▸ TASK DIRECTIONS: Only the lines with "noir" in the entries below belong in the answer; please copy them.
++++++++++
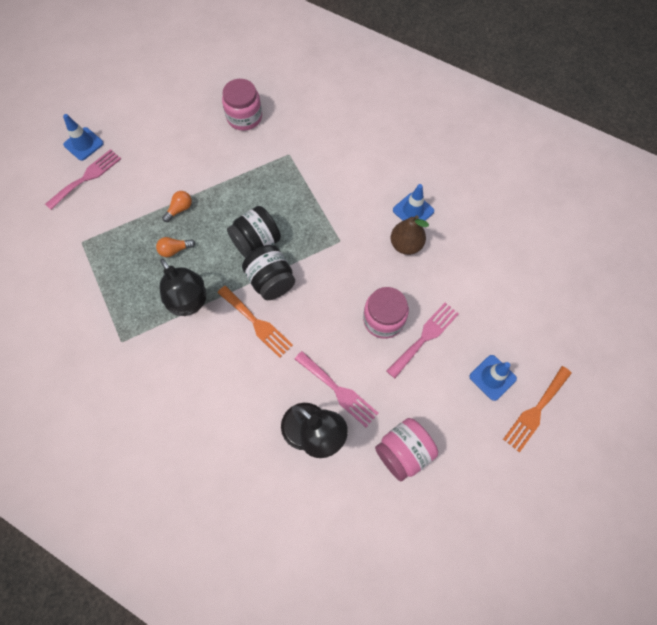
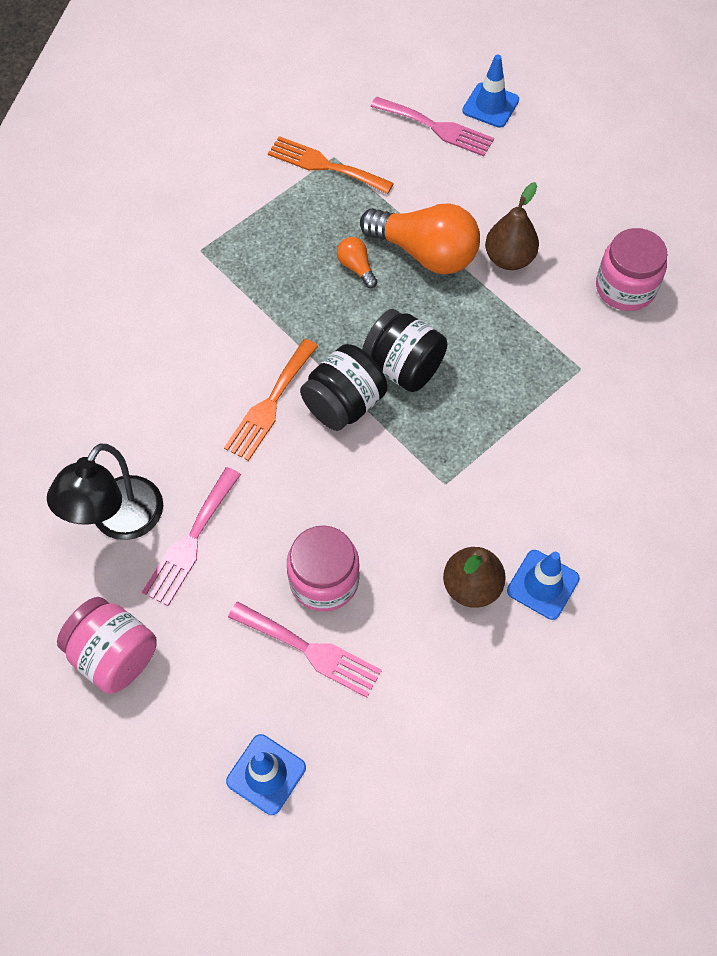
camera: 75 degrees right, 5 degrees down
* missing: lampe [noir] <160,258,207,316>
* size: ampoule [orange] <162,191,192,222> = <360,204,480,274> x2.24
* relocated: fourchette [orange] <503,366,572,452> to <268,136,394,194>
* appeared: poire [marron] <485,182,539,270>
++++++++++
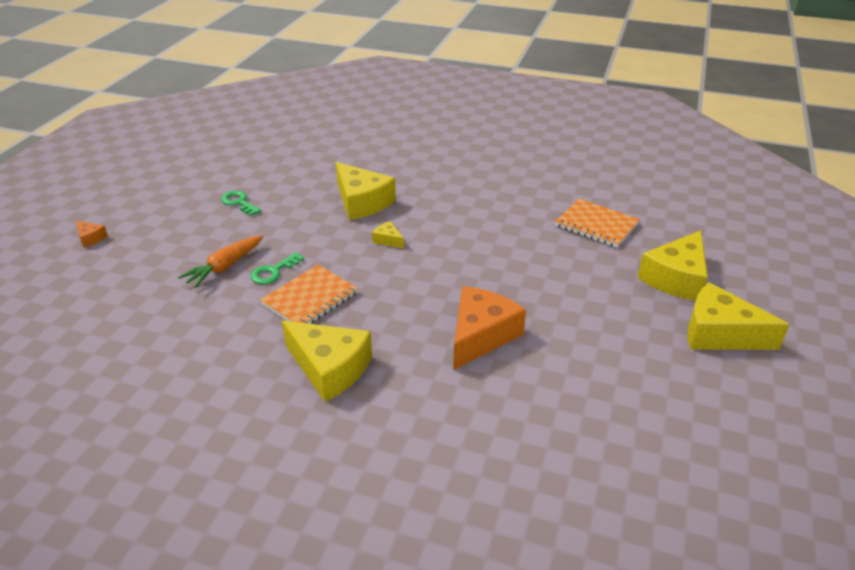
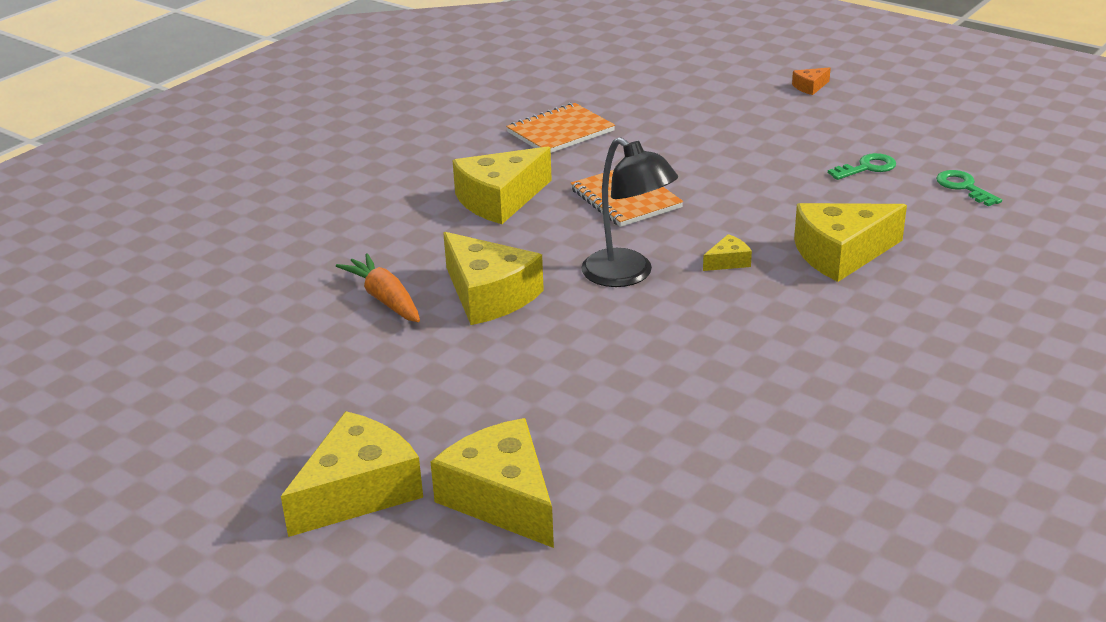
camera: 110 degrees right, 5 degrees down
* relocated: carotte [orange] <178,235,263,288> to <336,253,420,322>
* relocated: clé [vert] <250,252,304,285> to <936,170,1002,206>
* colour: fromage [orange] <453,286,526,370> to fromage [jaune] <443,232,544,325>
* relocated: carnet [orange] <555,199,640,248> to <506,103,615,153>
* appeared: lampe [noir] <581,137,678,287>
++++++++++
▸ TASK RESPONSE:
* missing: lampe [noir] <160,258,207,316>
* appeared: lampe [noir] <581,137,678,287>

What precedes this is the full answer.